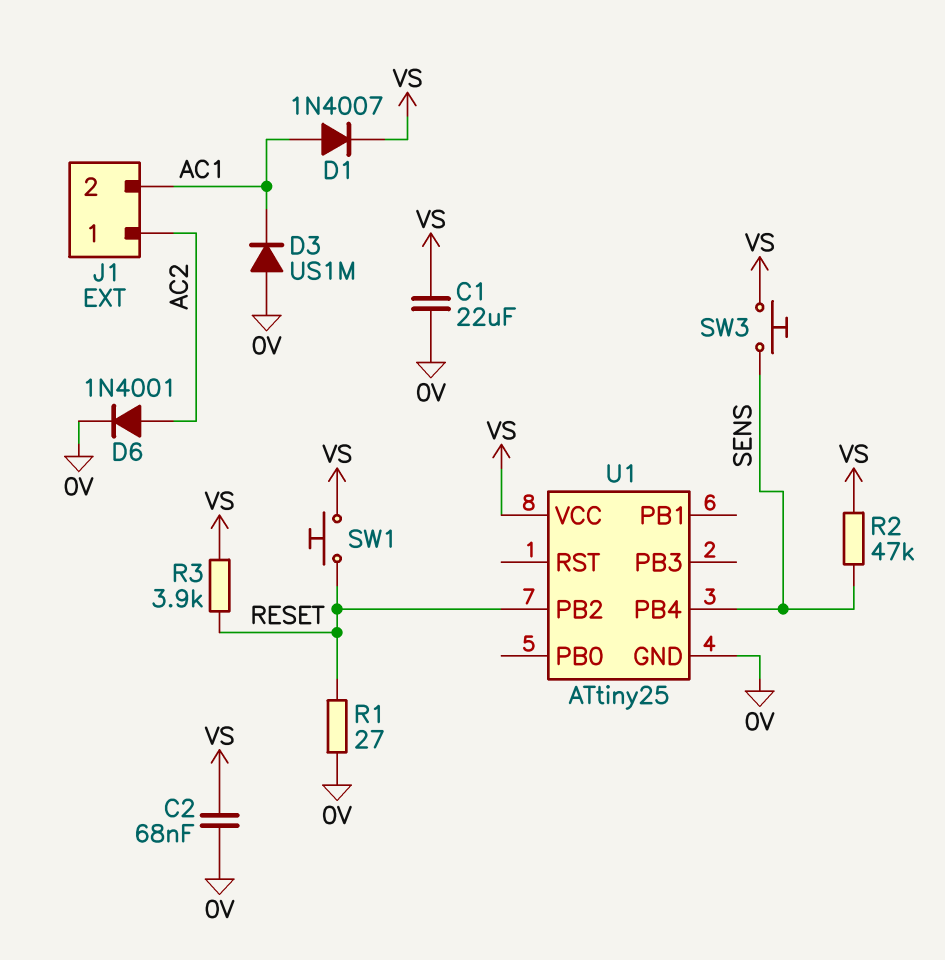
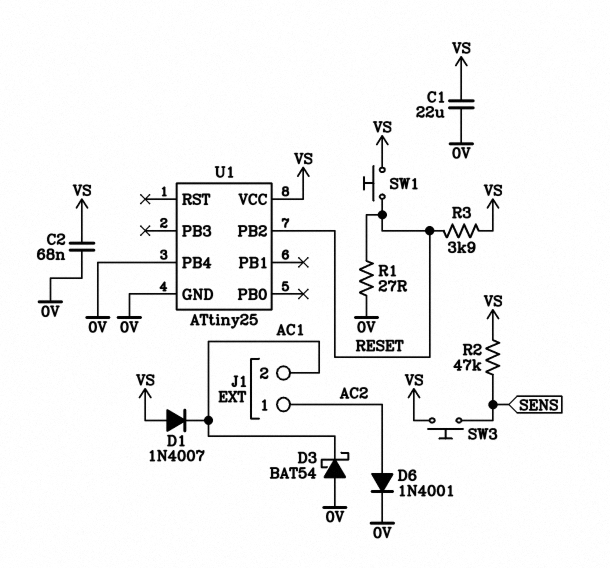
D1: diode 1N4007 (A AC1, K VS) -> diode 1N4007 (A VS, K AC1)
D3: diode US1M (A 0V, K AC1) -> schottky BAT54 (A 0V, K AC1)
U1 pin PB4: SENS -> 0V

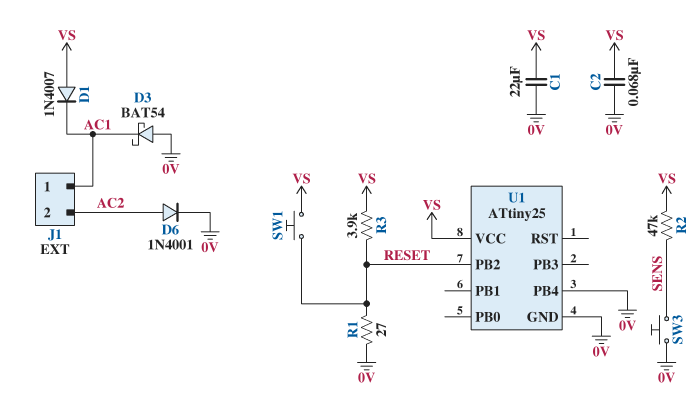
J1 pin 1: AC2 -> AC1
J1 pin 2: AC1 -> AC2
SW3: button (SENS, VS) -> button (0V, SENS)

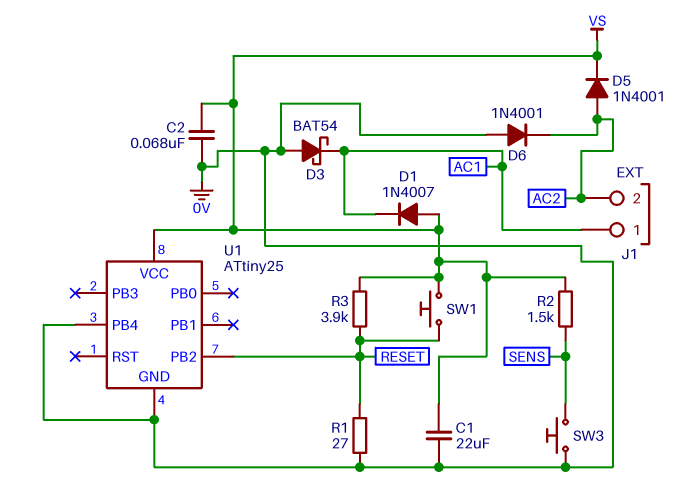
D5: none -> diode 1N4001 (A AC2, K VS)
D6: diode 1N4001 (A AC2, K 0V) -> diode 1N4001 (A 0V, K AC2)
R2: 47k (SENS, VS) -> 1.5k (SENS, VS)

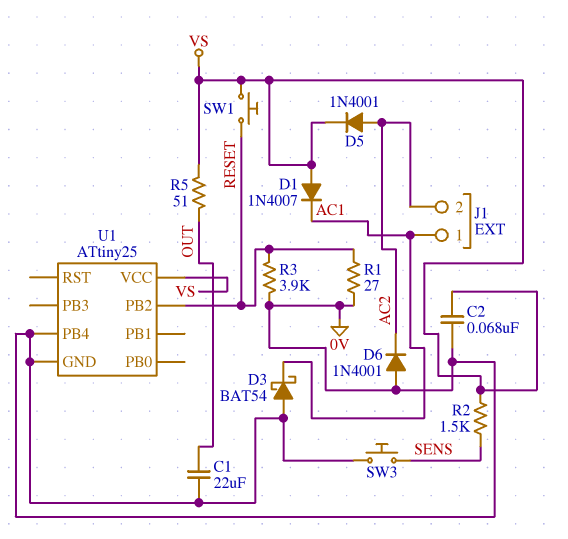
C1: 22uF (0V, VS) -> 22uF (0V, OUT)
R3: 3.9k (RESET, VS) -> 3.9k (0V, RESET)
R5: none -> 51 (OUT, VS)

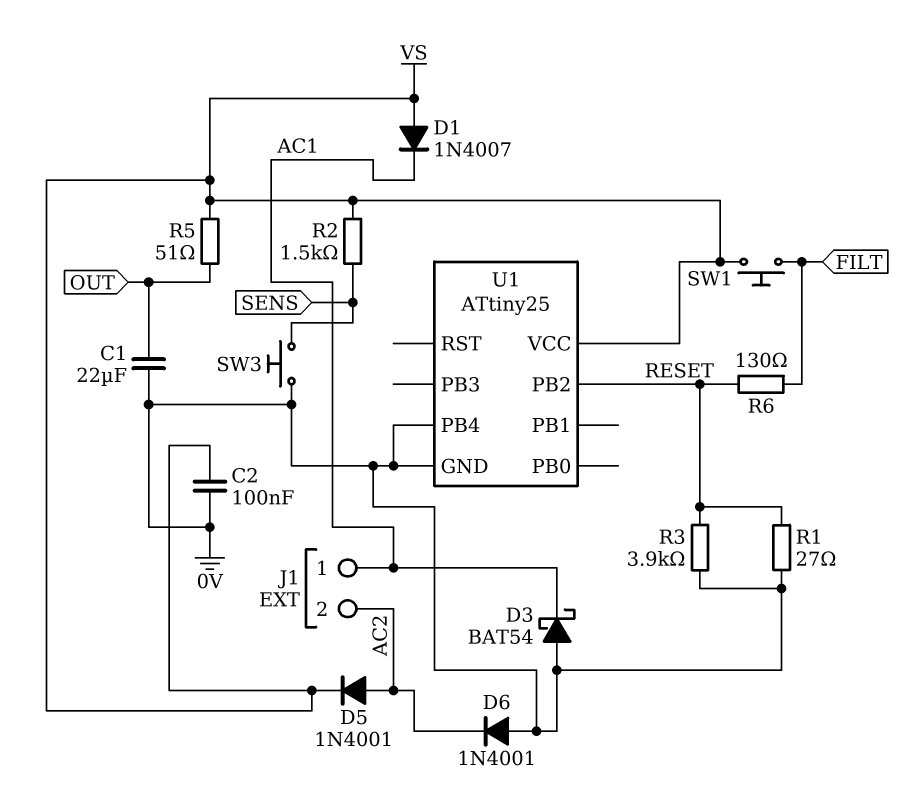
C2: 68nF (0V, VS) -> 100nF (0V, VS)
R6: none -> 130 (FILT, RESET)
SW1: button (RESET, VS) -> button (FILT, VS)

* **Work to complete**:
Once you have checked every line of the material above, return the ones that hold the string "FILT".

* **Answer section**:
R6: none -> 130 (FILT, RESET)
SW1: button (RESET, VS) -> button (FILT, VS)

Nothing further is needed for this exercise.